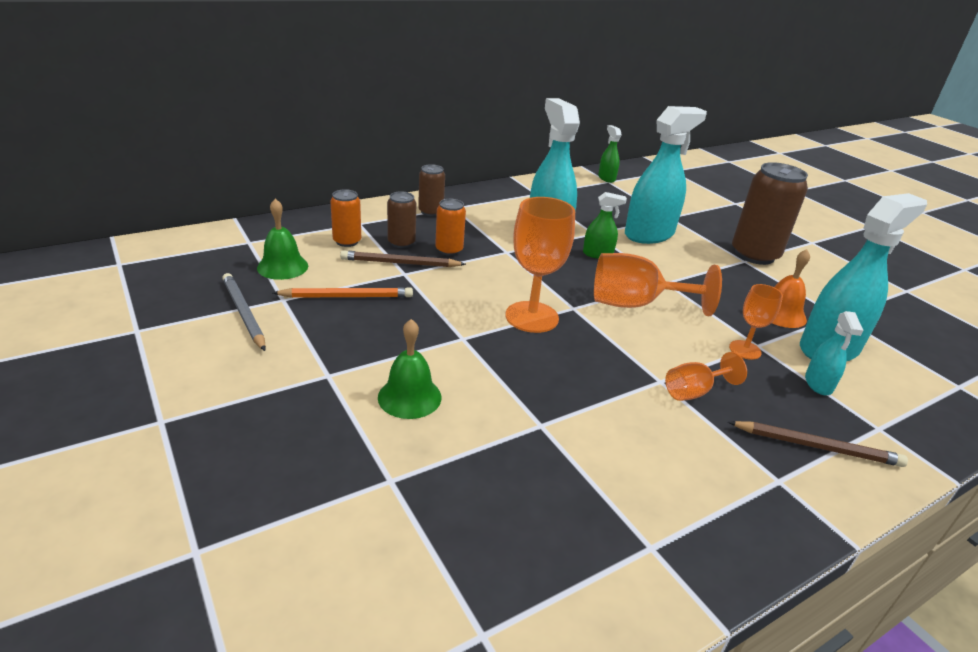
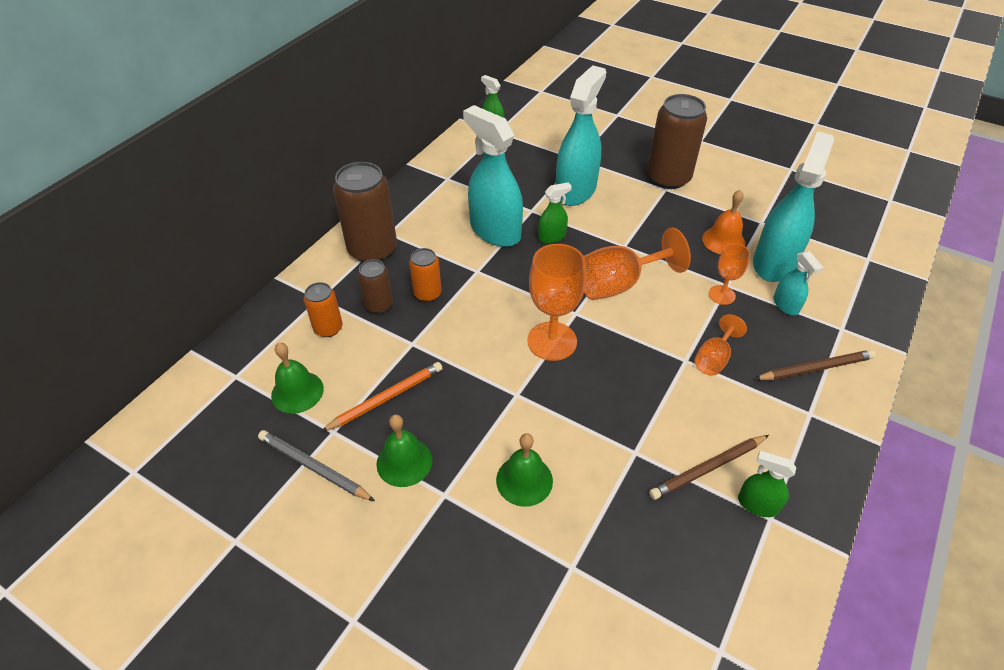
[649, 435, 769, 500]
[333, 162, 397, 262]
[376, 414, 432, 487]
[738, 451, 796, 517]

AIM OF THE EXERCISE:
Take the listing above and print it exactly, apart from the pictures.

PROBLEM SOLUTION:
[649, 435, 769, 500]
[333, 162, 397, 262]
[376, 414, 432, 487]
[738, 451, 796, 517]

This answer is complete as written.